··· RECORDS TO USE

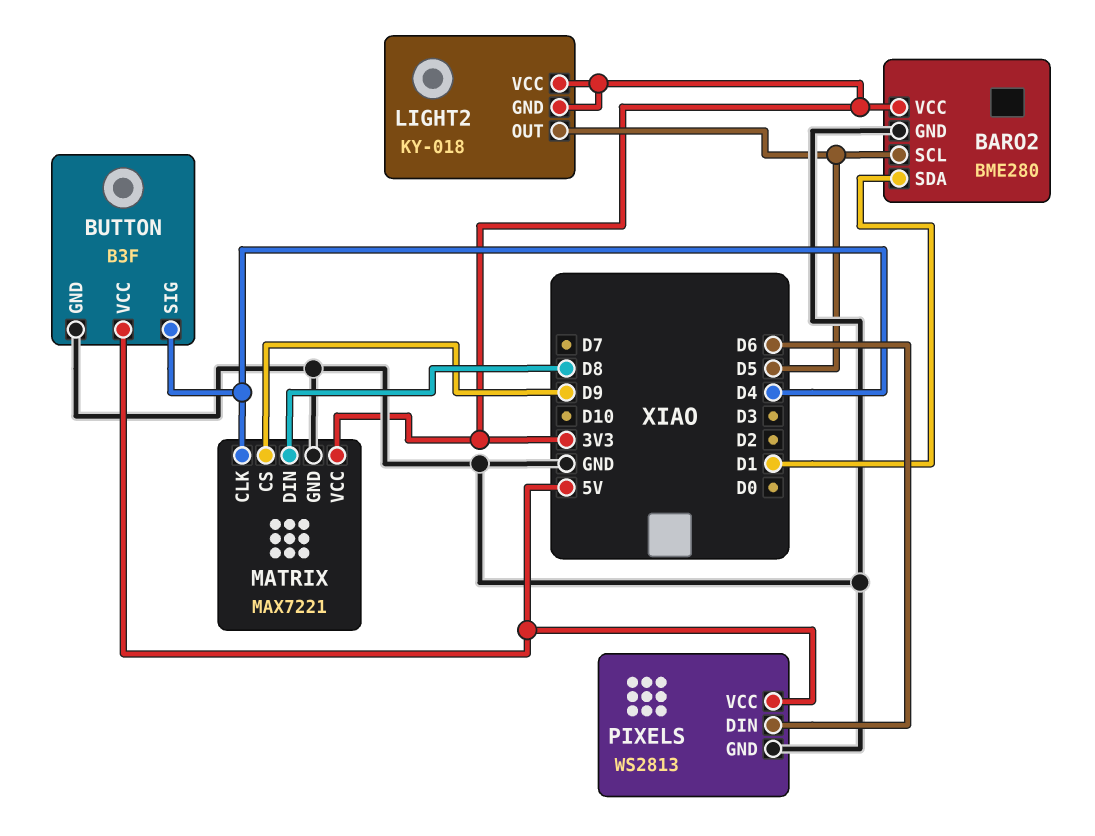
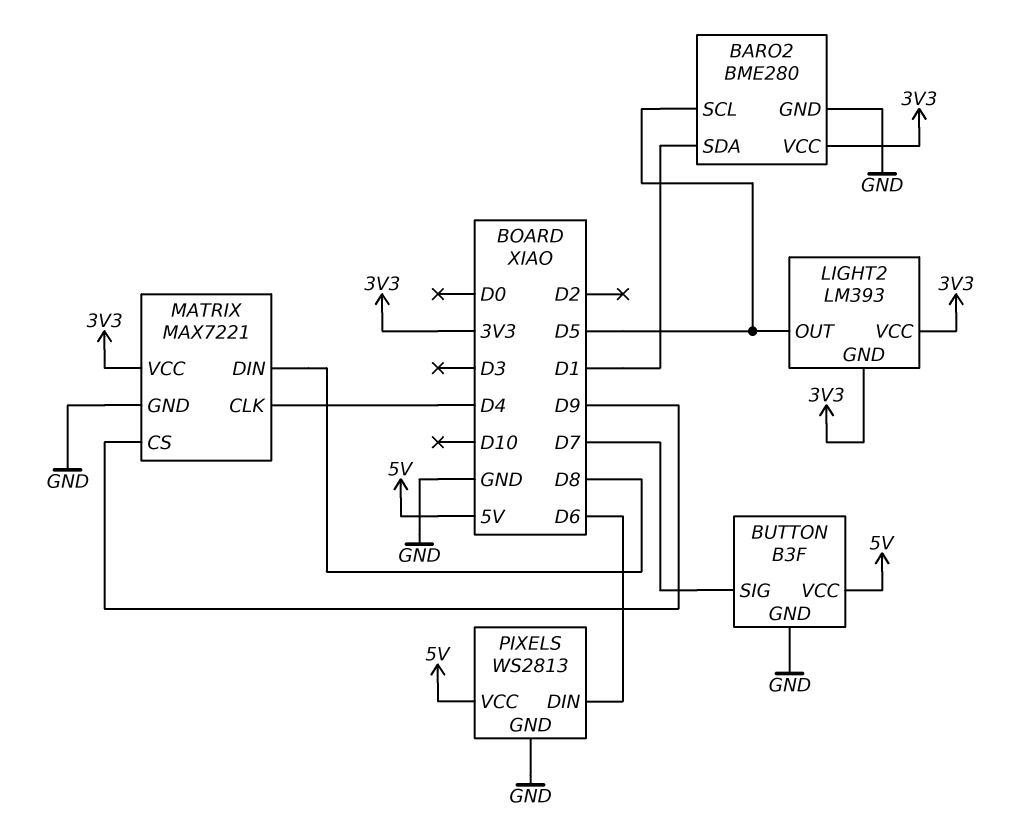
BUTTON pin SIG: D4 -> D7
LIGHT2: KY-018 -> LM393

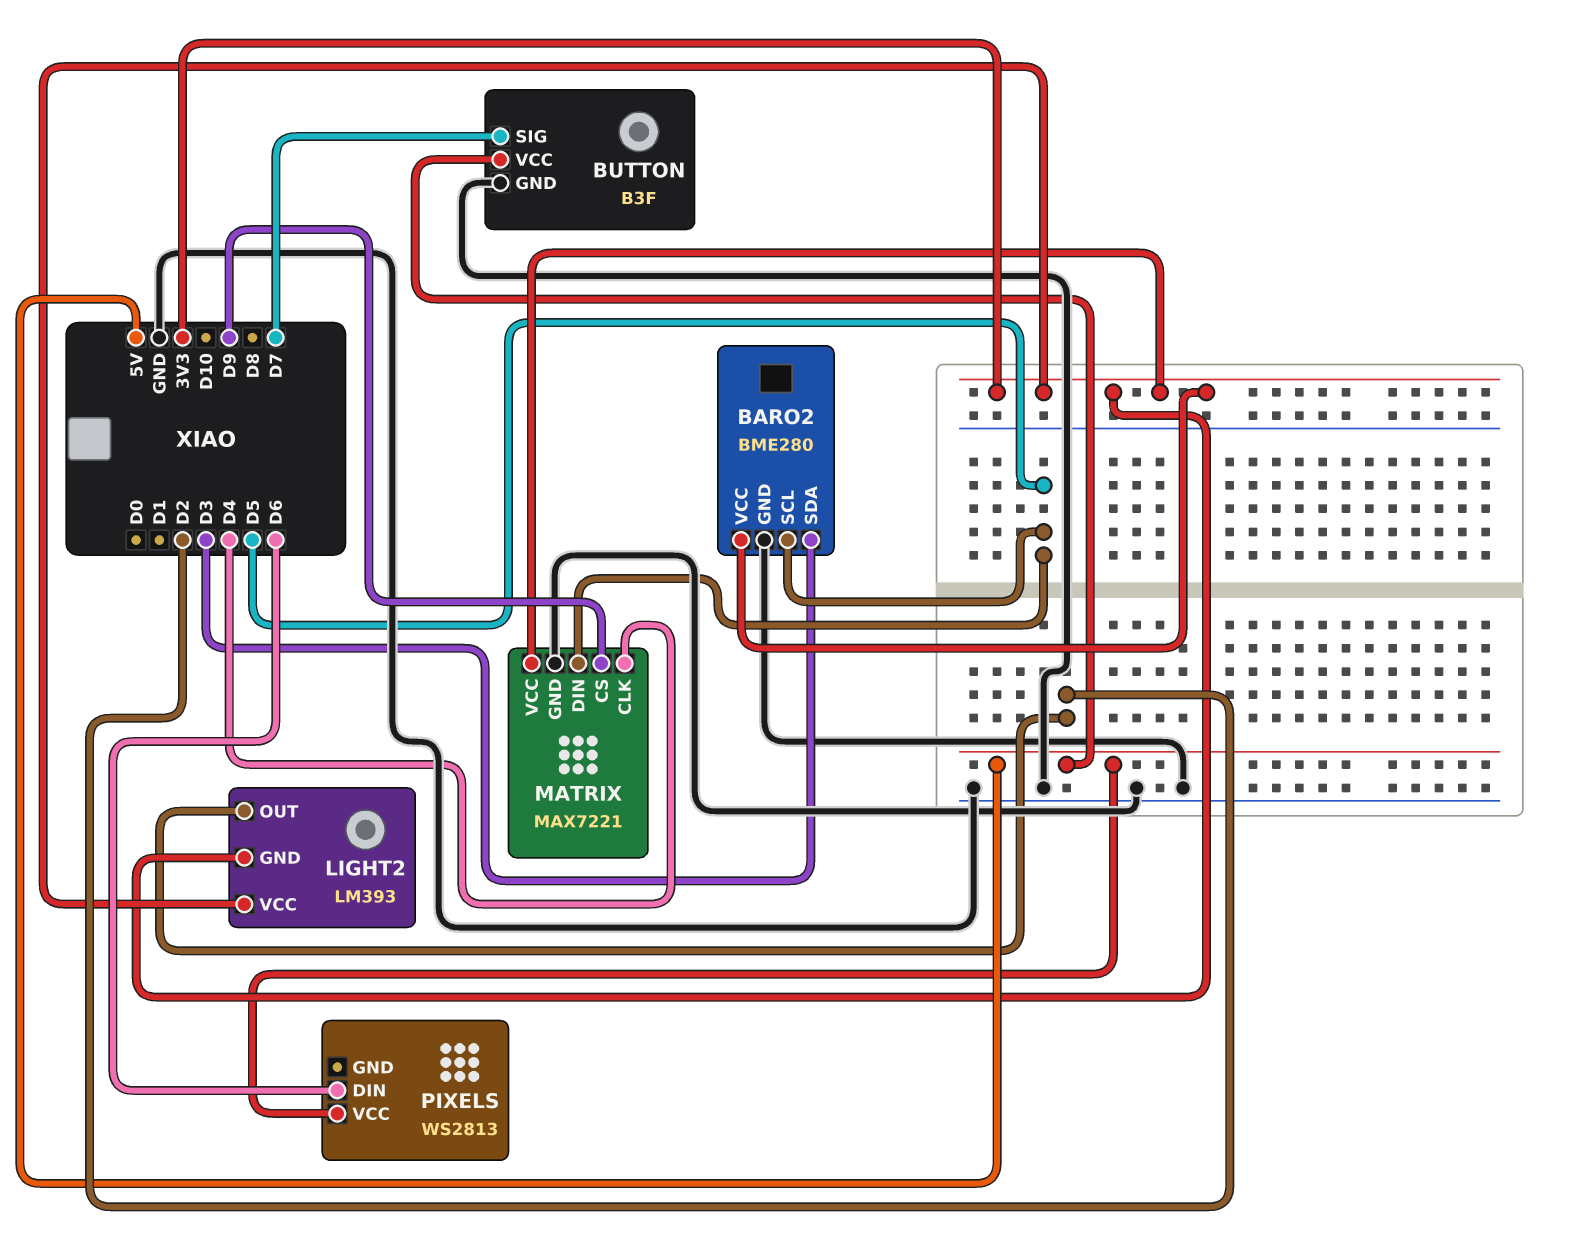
BARO2 pin SDA: D1 -> D3
LIGHT2 pin OUT: D5 -> D2
MATRIX pin DIN: D8 -> D5
PIXELS pin GND: GND -> none

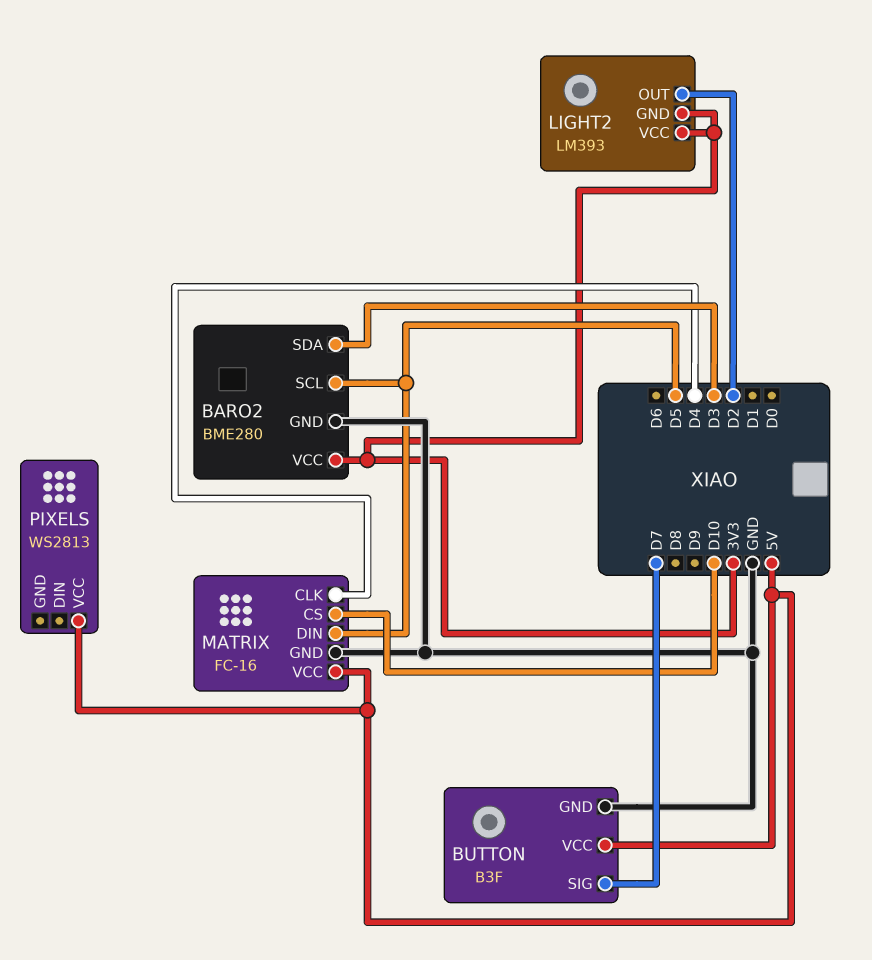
MATRIX: MAX7221 -> FC-16
MATRIX pin CS: D9 -> D10
MATRIX pin VCC: 3V3 -> 5V
PIXELS pin DIN: D6 -> none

······

§ WORK TO COMPLETE:
All lines that include the word "PIXELS" must be copied from the material above.

§ TASK SOLUTION:
PIXELS pin GND: GND -> none
PIXELS pin DIN: D6 -> none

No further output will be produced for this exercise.